[What the exercise asks] Count the lines of the data below that contain the word "kern", and reply with the number alone.

======== Supplied data ========

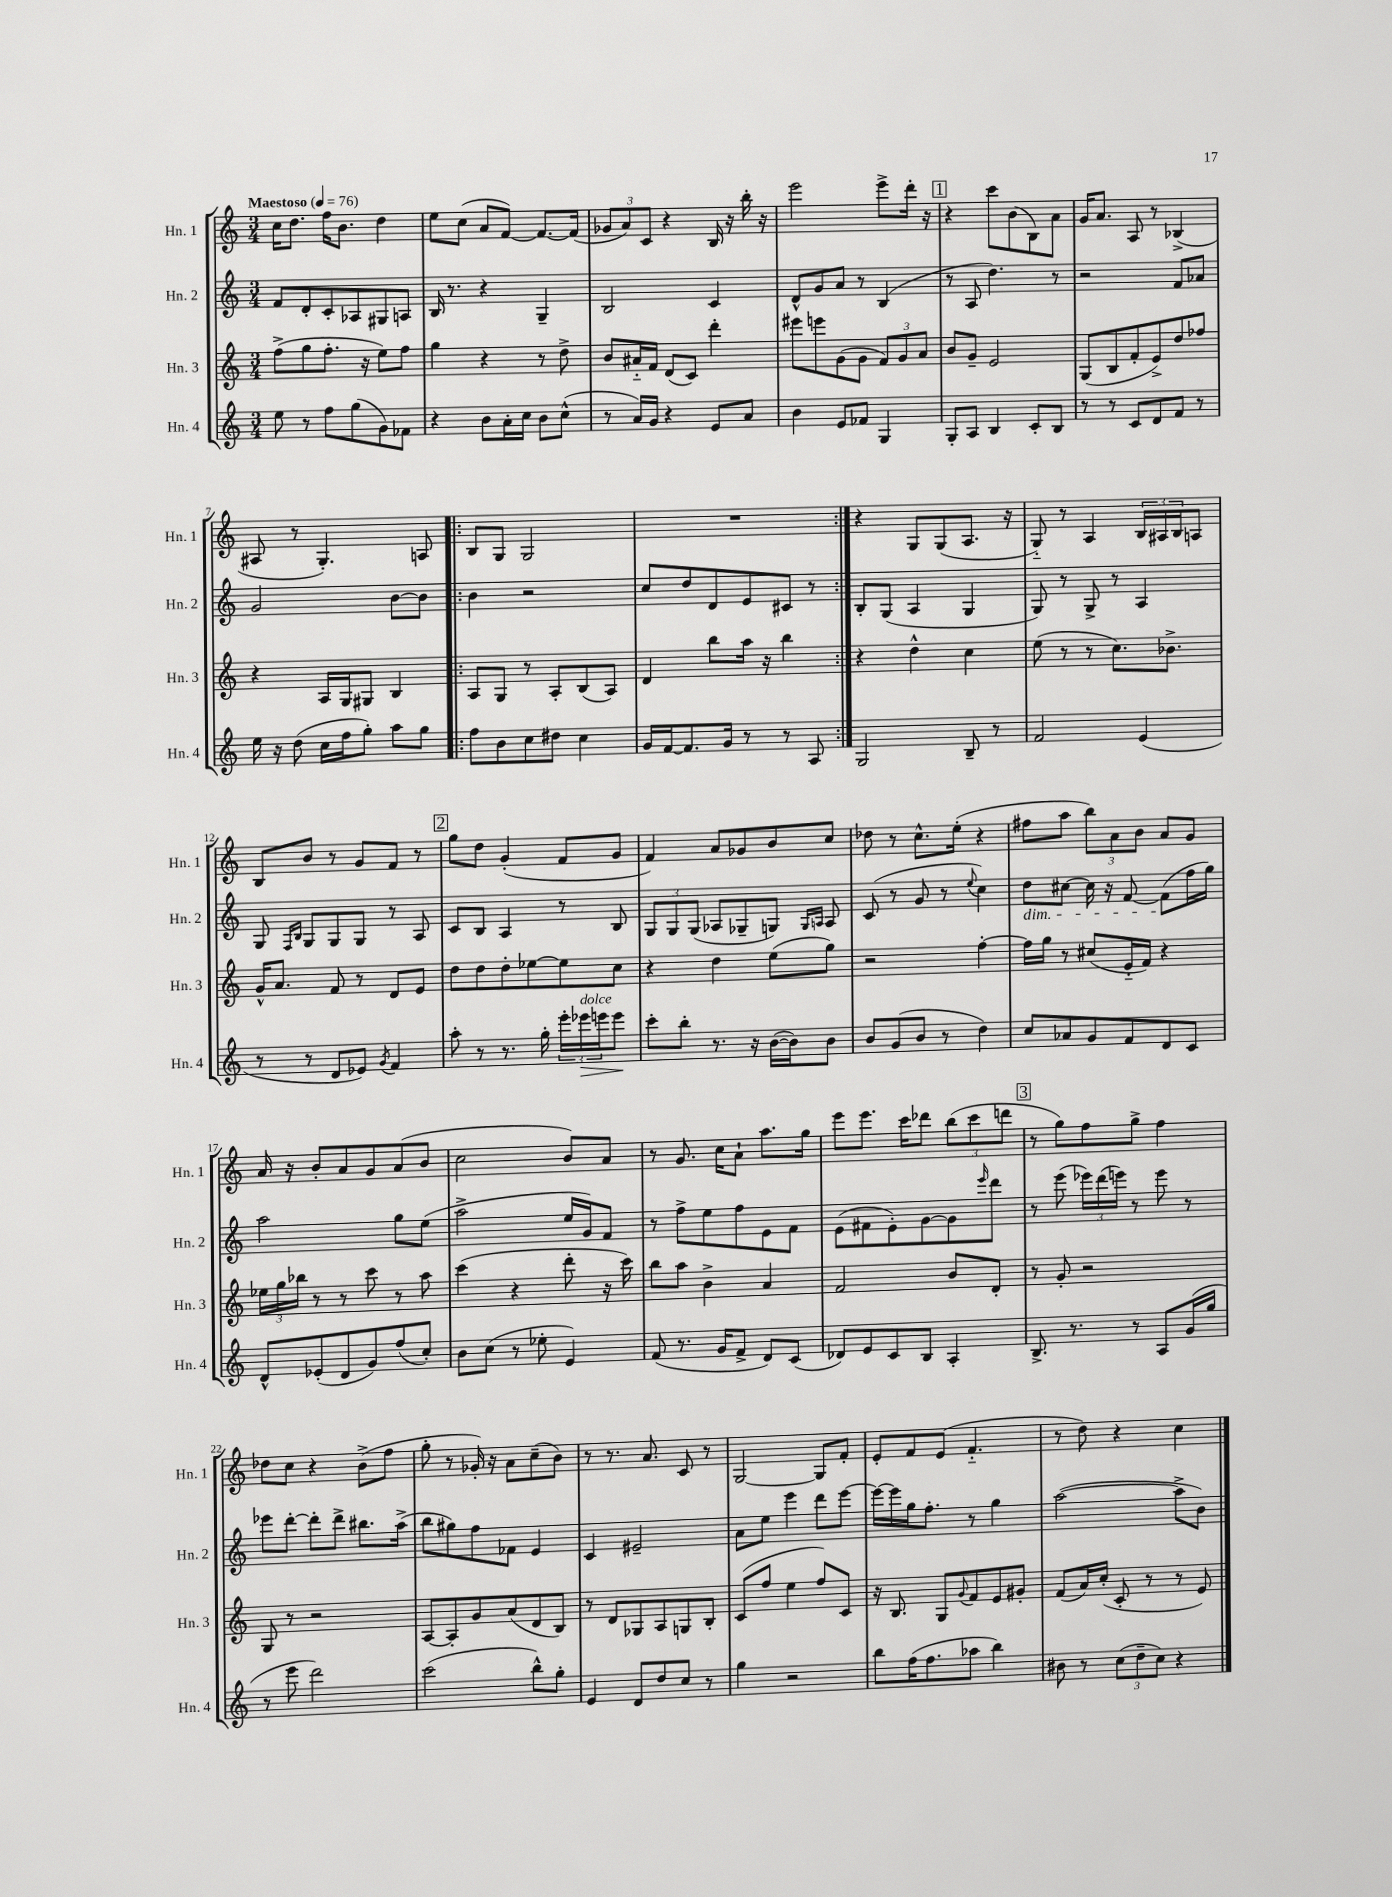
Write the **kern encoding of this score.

**kern	**kern	**kern	**kern
*staff4	*staff3	*staff2	*staff1
*clefG2	*clefG2	*clefG2	*clefG2
*k[]	*k[]	*k[]	*k[]
*M3/4	*M3/4	*M3/4	*M3/4
*MM76	*MM76	*MM76	*MM76
8ee	(8ff^	8f	16cc
.	.	.	8.dd
8r	8gg	8d'	.
8ff	8.ff'	8c'	16ff
.	.	.	8.b
(8gg	.	8A-	.
.	16r	.	.
8g)	8ee)	8G#	4dd
8f-	8ff	8A	.
=	=	=	=
4r	4gg	16B	8ee
.	.	8.r	.
.	.	.	(8cc
8b	4r	4r	8a
16a'	.	.	[8f)
16cc	.	.	.
8b	8r	4G~	8.f_
(8cc^^	8dd^	.	.
.	.	.	(16f]
=	=	=	=
8r	8b	2B	12g-
.	.	.	12a)
16a)	16a#'~	.	.
.	.	.	12c
16g	16f	.	.
4r	(8d	.	4r
.	8c)	.	.
8e	4ddd'	4c	16B
.	.	.	16r
8a	.	.	16bb'
.	.	.	16r
=	=	=	=
4b	8eee#	8d^^	2eee
.	8eee	8g	.
8e	(8g	8a	.
8f-	8g	8r	.
4G	12f)	(4B	8eee^
.	12g	.	.
.	.	.	16ddd'
.	12a	.	.
.	.	.	16r
=	=	=	=
8G'	8b	8r	4r
8A	8g~	8A	.
4B	2e	4.dd)	8ccc
.	.	.	(8b
8c'	.	.	8B)
8B	.	8r	8a
=	=	=	=
8r	(8G	2r	16g
.	.	.	8.a
8r	8B	.	.
8c	8f'	.	8A
8d	8e^)	.	8r
8f	8dd	8f	(4B-^
8r	8ff-	8a-	.
=	=	=	=
16ee	4r	2g	8A#
16r	.	.	.
(8dd	.	.	8r
16cc	16A	.	4.G')
16ff	16G	.	.
8gg')	8G#	.	.
8aa	4B	[8b	.
8gg	.	8b]	8A
=!|:	=!|:	=!|:	=!|:
8ff	8A	4b	8B
8b	8G	.	8G
8cc	8r	2r	2G
8dd#	8A'	.	.
4cc	(8B	.	.
.	8A)	.	.
=	=	=	=
16g	4d	8cc	2.r
[16f	.	.	.
8.f]	.	8dd	.
.	8bb	8d	.
16g	.	.	.
8r	16aa	8e	.
.	16r	.	.
8r	4bb	8c#	.
8A	.	8r	.
=:|!	=:|!	=:|!	=:|!
2G	4r	8B'	4r
.	.	(8G	.
.	4dd^^	4A	8G
.	.	.	(8G
8B~	4cc	4G	8.A
8r	.	.	.
.	.	.	16r
=	=	=	=
2f	(8ee	8G)	8G'~)
.	8r	8r	8r
.	8r	8G^	4A
.	8.cc)	8r	.
(4e	.	4A	24B
.	.	.	24A#
.	8.b-^	.	.
.	.	.	24B
.	.	.	8A
=	=	=	=
8r	16g^^	8G	8B
.	8.a	.	.
.	.	16qqF	.
.	.	16qqB	.
8r	.	8G	8b
8d	8f	8G	8r
8e-)	8r	8G	8g
8qg	.	.	.
4f	8d	8r	8f
.	8e	8A	8r
=	=	=	=
8aa'	8dd	8c	8gg
8r	8dd	8B	8dd
8.r	8dd'	4A	(4g'
.	[8ee-	.	.
16gg'	.	.	.
24eee'	8ee-]	8r	8f
24eee-	.	.	.
24eee	.	.	.
8eee	8cc	8B	8g
=	=	=	=
8ccc'	4r	12G	4f)
.	.	12G	.
8bb'	.	.	.
.	.	(12G	.
8.r	4dd	8A-	8a
.	.	8G-~	8g-
16r	.	.	.
([16b	(8ee	8G)	8b
16b])	.	.	.
.	.	16qqG	.
.	.	16qqA	.
8b	8gg)	8A	8cc
=	=	=	=
8b	2r	(8c	8dd-
(8g	.	8r	8r
8b	.	8g	8.cc^^
8r	.	8r	.
.	.	.	(16ee'
.	.	8qqee	.
4dd)	[4ff'	4cc)	4r
=	=	=	=
8cc	16ff]	8dd	8ff#
.	16gg	.	.
8a-	8r	[8cc#	8aa
8g	(8cc#	16cc#]	12bb)
.	.	16r	.
.	.	.	12a
8f	16e'~	[8f	.
.	.	.	12b
.	16f)	.	.
8d	4r	(8f]	8a
8c	.	16ff	8g
.	.	16gg)	.
=	=	=	=
8d^^	24ee-	2aa	16a
.	24gg	.	.
.	.	.	16r
.	24bb-	.	.
(8e-'	8r	.	8b'
8d	8r	.	8a
8g)	8ccc	.	8g
(8ff	8r	8gg	(8a
8cc')	8aa	(8ee	8b
=	=	=	=
8b	(4ccc	2aa^	2cc
(8cc	.	.	.
8r	4r	.	.
8ee-'	.	.	.
4e)	8ddd'	16ee	8b)
.	.	16g)	.
.	16r	8f	8a
.	16ccc)	.	.
=	=	=	=
(8f	8bb	8r	8r
8.r	8aa	8ff^	8.g
.	4b^	8ee	.
16g	.	.	16cc
8f^	.	8ff	8a`
8d)	4a	8e	8.aa
(8c	.	8f	.
.	.	.	16gg
=	=	=	=
8d-)	2f	(8e	8eee
8e	.	8f#	8.eee
8c	.	8e')	.
.	.	.	16ccc
8B	.	[8g	8ddd-
4A'	8b	8g]	(12bb
.	.	.	12ccc
.	.	16qqeee	.
.	8d'	8ddd	.
.	.	.	12ddd
=	=	=	=
8.B^	8r	8r	8r
.	8g'	(8eee	8gg)
8.r	.	.	.
.	2r	24eee-)	8ff
.	.	(24ddd	.
.	.	24eee)	.
8r	.	8r	8gg^
8A	.	8eee	4ff
(16g	.	8r	.
16gg	.	.	.
=	=	=	=
8r	8G	8eee-	8dd-
8eee	8r	[8ddd'	8cc
2ddd)	2r	8ddd']	4r
.	.	8ddd^	.
.	.	8.bb#	(8b^
.	.	.	8ff
.	.	(16aa^	.
=	=	=	=
(2ccc	[8A	8bb	8gg'
.	8A']	8gg#)	8r
.	8g	8ff	16g-')
.	.	.	16r
.	(8a	8f-	8a
8bb^^)	8d	4e	(8cc~
8gg'	8B)	.	8b)
=	=	=	=
4e	8r	4c	8r
.	8d	.	8.r
8d	8G-	2e#~	.
.	.	.	8.a
8dd	8A	.	.
8cc	8G	.	8c
8r	8B'	.	8r
=	=	=	=
4gg	(8c	8a	[2G
.	8ff	8ee	.
2r	4ee	4eee	.
.	8ff)	8ddd	8G]
.	8c	[8eee	8f'
=	=	=	=
8bb	16r	16eee_	8e'
.	8.B	16eee]	.
(16ff	.	16gg	8f
8.ff	.	8.ff'	.
.	8G	.	(8e
.	8qqg	.	.
8aa-	8f	8r	4.f'~
4bb)	8e	4gg	.
.	8g#'	.	.
=	=	=	=
8b#	(8f	([2aa	8r
8r	16a)	.	8dd)
.	(16cc'	.	.
(12cc	8c'	.	4r
12dd~	.	.	.
.	8r	.	.
12cc)	.	.	.
4r	8r	8aa^]	4cc
.	8e)	8b)	.
==	==	==	==
*-	*-	*-	*-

========

[Solution for this exercise] 2